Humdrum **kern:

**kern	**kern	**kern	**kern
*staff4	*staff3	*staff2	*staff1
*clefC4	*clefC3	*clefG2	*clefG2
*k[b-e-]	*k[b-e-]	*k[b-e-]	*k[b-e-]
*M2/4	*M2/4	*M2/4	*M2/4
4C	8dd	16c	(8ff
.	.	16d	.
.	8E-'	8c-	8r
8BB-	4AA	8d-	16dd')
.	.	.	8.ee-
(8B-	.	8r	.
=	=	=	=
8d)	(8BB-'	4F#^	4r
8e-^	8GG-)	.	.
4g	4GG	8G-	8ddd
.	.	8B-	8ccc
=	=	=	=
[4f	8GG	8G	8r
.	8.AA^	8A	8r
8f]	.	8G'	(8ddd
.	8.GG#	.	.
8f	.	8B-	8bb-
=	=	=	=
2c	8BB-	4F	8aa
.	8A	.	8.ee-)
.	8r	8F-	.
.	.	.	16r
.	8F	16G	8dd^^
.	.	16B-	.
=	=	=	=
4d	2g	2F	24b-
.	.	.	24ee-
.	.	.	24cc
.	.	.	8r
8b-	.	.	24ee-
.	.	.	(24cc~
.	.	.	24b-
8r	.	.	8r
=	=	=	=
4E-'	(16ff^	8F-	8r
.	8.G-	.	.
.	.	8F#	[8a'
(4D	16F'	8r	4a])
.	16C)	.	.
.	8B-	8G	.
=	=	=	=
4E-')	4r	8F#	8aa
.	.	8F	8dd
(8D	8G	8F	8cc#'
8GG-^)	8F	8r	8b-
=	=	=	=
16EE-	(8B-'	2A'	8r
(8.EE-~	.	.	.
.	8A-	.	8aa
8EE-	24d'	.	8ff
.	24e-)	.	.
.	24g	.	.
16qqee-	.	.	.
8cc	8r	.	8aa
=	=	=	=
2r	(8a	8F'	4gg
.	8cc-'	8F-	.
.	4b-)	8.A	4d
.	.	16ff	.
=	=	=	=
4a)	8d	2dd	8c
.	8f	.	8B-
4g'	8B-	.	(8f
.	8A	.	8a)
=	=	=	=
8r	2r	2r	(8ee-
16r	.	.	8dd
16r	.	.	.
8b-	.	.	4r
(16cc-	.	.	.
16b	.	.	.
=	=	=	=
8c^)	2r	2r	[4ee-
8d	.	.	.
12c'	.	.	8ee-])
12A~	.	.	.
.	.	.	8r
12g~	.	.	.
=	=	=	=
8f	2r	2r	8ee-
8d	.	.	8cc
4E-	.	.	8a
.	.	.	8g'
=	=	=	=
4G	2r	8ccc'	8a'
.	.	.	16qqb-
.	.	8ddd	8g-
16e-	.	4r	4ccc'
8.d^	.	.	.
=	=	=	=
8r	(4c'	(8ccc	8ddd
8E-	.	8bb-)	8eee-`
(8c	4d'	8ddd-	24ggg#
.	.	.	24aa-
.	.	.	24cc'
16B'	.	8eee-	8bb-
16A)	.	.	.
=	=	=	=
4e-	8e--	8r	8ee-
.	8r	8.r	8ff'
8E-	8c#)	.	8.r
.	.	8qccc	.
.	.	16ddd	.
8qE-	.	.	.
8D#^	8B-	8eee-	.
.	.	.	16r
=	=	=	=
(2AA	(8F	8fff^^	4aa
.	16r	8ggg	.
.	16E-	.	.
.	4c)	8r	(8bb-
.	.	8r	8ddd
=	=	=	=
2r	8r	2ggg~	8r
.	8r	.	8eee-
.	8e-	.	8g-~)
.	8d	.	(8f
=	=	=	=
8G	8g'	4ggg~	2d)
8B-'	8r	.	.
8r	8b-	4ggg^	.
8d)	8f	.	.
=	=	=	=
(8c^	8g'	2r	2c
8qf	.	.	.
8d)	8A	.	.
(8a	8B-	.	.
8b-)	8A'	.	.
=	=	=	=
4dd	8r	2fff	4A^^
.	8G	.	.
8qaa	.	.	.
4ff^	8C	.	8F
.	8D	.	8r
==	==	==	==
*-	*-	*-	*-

· · · · · · ·

- **Instruction**
Copy the listing above line for line, keeping every symbol, tab and blank line unchanged.

- **Solution for this problem**
Humdrum **kern:

**kern	**kern	**kern	**kern
*staff4	*staff3	*staff2	*staff1
*clefC4	*clefC3	*clefG2	*clefG2
*k[b-e-]	*k[b-e-]	*k[b-e-]	*k[b-e-]
*M2/4	*M2/4	*M2/4	*M2/4
4C	8dd	16c	(8ff
.	.	16d	.
.	8E-'	8c-	8r
8BB-	4AA	8d-	16dd')
.	.	.	8.ee-
(8B-	.	8r	.
=	=	=	=
8d)	(8BB-'	4F#^	4r
8e-^	8GG-)	.	.
4g	4GG	8G-	8ddd
.	.	8B-	8ccc
=	=	=	=
[4f	8GG	8G	8r
.	8.AA^	8A	8r
8f]	.	8G'	(8ddd
.	8.GG#	.	.
8f	.	8B-	8bb-
=	=	=	=
2c	8BB-	4F	8aa
.	8A	.	8.ee-)
.	8r	8F-	.
.	.	.	16r
.	8F	16G	8dd^^
.	.	16B-	.
=	=	=	=
4d	2g	2F	24b-
.	.	.	24ee-
.	.	.	24cc
.	.	.	8r
8b-	.	.	24ee-
.	.	.	(24cc~
.	.	.	24b-
8r	.	.	8r
=	=	=	=
4E-'	(16ff^	8F-	8r
.	8.G-	.	.
.	.	8F#	[8a'
(4D	16F'	8r	4a])
.	16C)	.	.
.	8B-	8G	.
=	=	=	=
4E-')	4r	8F#	8aa
.	.	8F	8dd
(8D	8G	8F	8cc#'
8GG-^)	8F	8r	8b-
=	=	=	=
16EE-	(8B-'	2A'	8r
(8.EE-~	.	.	.
.	8A-	.	8aa
8EE-	24d'	.	8ff
.	24e-)	.	.
.	24g	.	.
16qqee-	.	.	.
8cc	8r	.	8aa
=	=	=	=
2r	(8a	8F'	4gg
.	8cc-'	8F-	.
.	4b-)	8.A	4d
.	.	16ff	.
=	=	=	=
4a)	8d	2dd	8c
.	8f	.	8B-
4g'	8B-	.	(8f
.	8A	.	8a)
=	=	=	=
8r	2r	2r	(8ee-
16r	.	.	8dd
16r	.	.	.
8b-	.	.	4r
(16cc-	.	.	.
16b	.	.	.
=	=	=	=
8c^)	2r	2r	[4ee-
8d	.	.	.
12c'	.	.	8ee-])
12A~	.	.	.
.	.	.	8r
12g~	.	.	.
=	=	=	=
8f	2r	2r	8ee-
8d	.	.	8cc
4E-	.	.	8a
.	.	.	8g'
=	=	=	=
4G	2r	8ccc'	8a'
.	.	.	16qqb-
.	.	8ddd	8g-
16e-	.	4r	4ccc'
8.d^	.	.	.
=	=	=	=
8r	(4c'	(8ccc	8ddd
8E-	.	8bb-)	8eee-`
(8c	4d'	8ddd-	24ggg#
.	.	.	24aa-
.	.	.	24cc'
16B'	.	8eee-	8bb-
16A)	.	.	.
=	=	=	=
4e-	8e--	8r	8ee-
.	8r	8.r	8ff'
8E-	8c#)	.	8.r
.	.	8qccc	.
.	.	16ddd	.
8qE-	.	.	.
8D#^	8B-	8eee-	.
.	.	.	16r
=	=	=	=
(2AA	(8F	8fff^^	4aa
.	16r	8ggg	.
.	16E-	.	.
.	4c)	8r	(8bb-
.	.	8r	8ddd
=	=	=	=
2r	8r	2ggg~	8r
.	8r	.	8eee-
.	8e-	.	8g-~)
.	8d	.	(8f
=	=	=	=
8G	8g'	4ggg~	2d)
8B-'	8r	.	.
8r	8b-	4ggg^	.
8d)	8f	.	.
=	=	=	=
(8c^	8g'	2r	2c
8qf	.	.	.
8d)	8A	.	.
(8a	8B-	.	.
8b-)	8A'	.	.
=	=	=	=
4dd	8r	2fff	4A^^
.	8G	.	.
8qaa	.	.	.
4ff^	8C	.	8F
.	8D	.	8r
==	==	==	==
*-	*-	*-	*-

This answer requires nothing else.